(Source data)
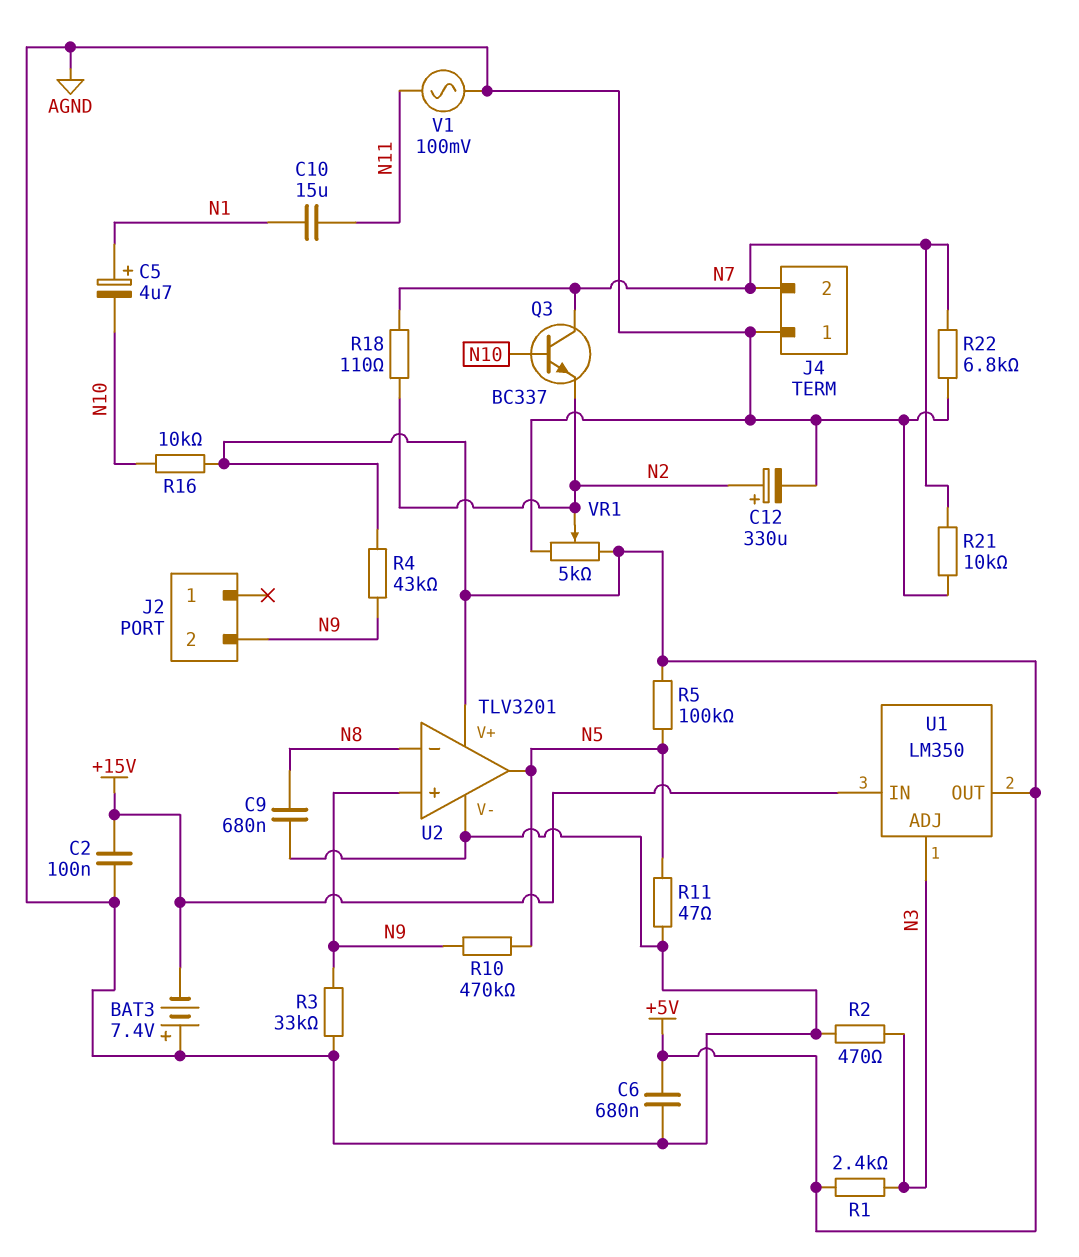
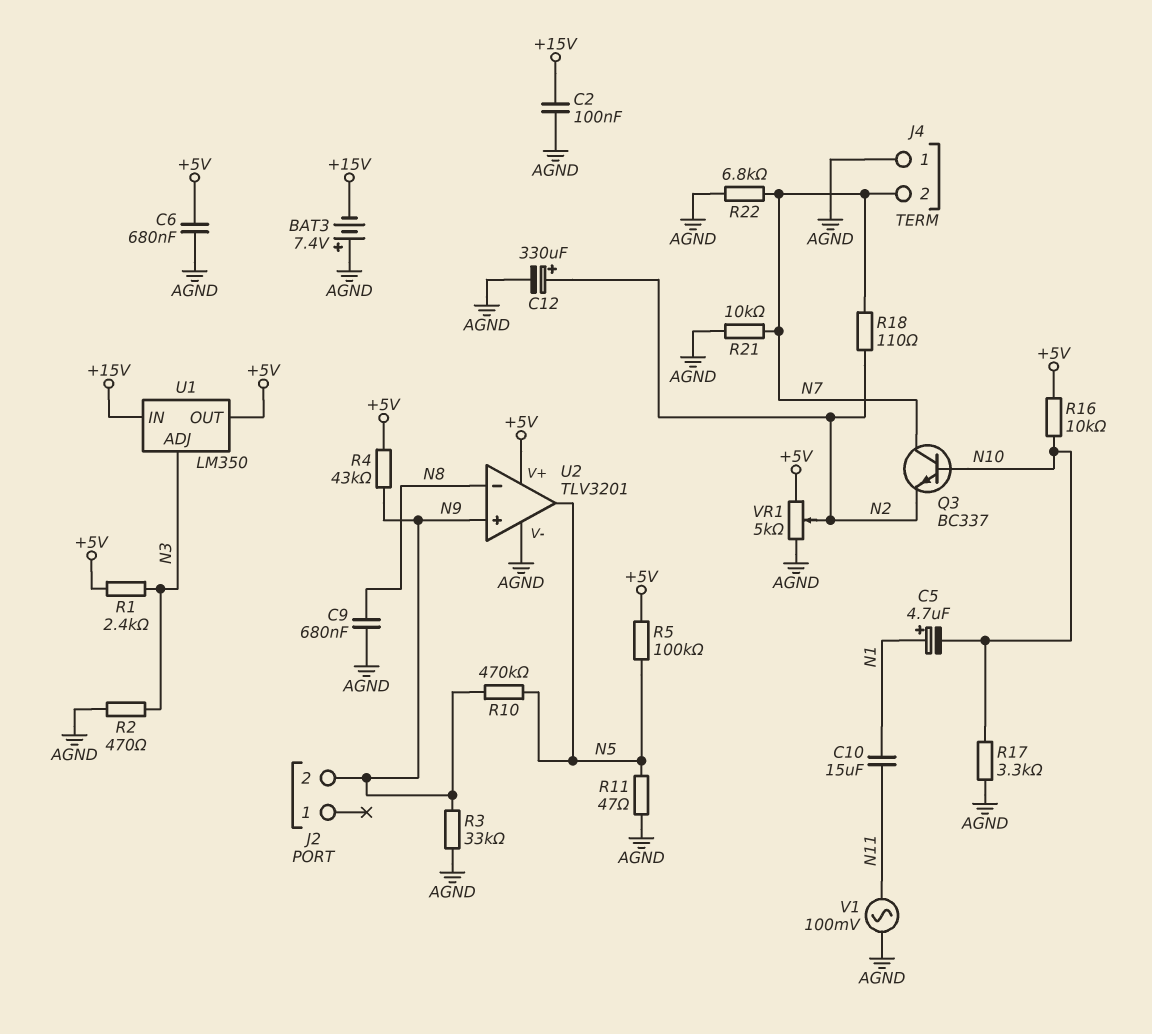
R17: none -> 3.3k (AGND, N10)

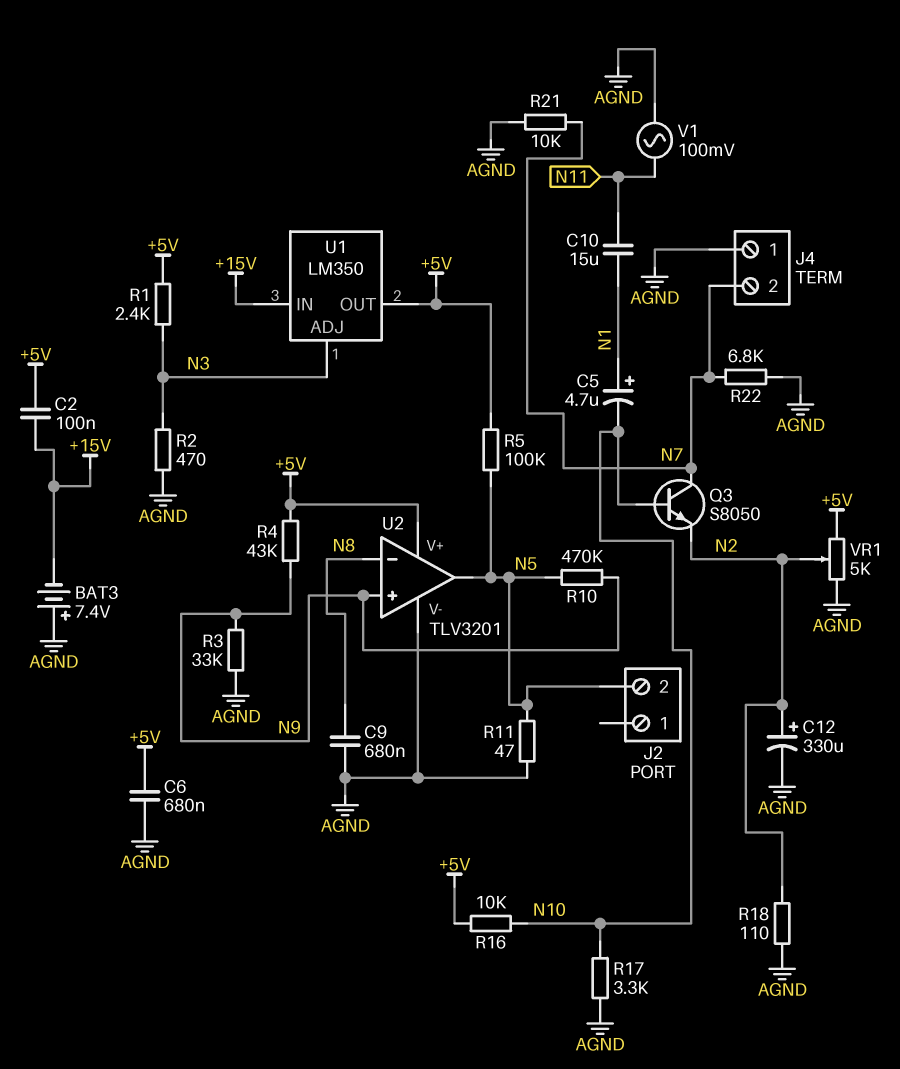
C2: 100nF (+15V, AGND) -> 100nF (+5V, +15V)
J2 pin 2: N9 -> N5
Q3: NPN BC337 (B N10, C N7, E N2) -> NPN S8050 (B N10, C N7, E N2)
R18: 110 (N2, N7) -> 110 (AGND, N2)

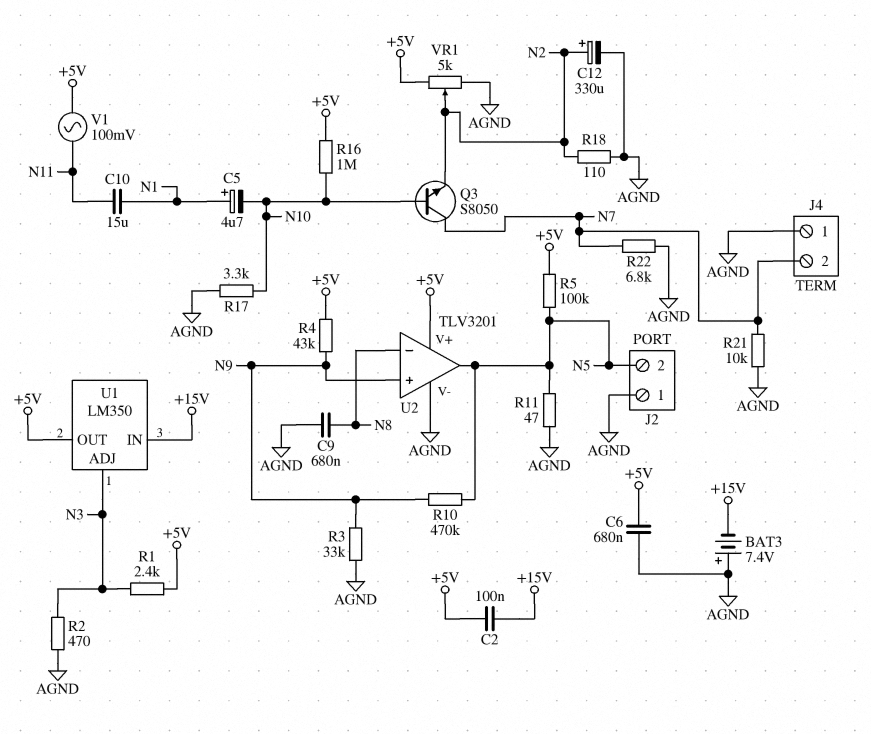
J2 pin 1: none -> AGND
R16: 10k (+5V, N10) -> 1M (+5V, N10)
V1: AC 100mV (AGND, N11) -> AC 100mV (+5V, N11)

* [BRIEF]:
Look above for the line with "R16: 10k (+5V, N10) -> 1M (+5V, N10)", then copy it and each later line exactly, stopping at the last line of the records.

* [PROBLEM SOLUTION]:
R16: 10k (+5V, N10) -> 1M (+5V, N10)
V1: AC 100mV (AGND, N11) -> AC 100mV (+5V, N11)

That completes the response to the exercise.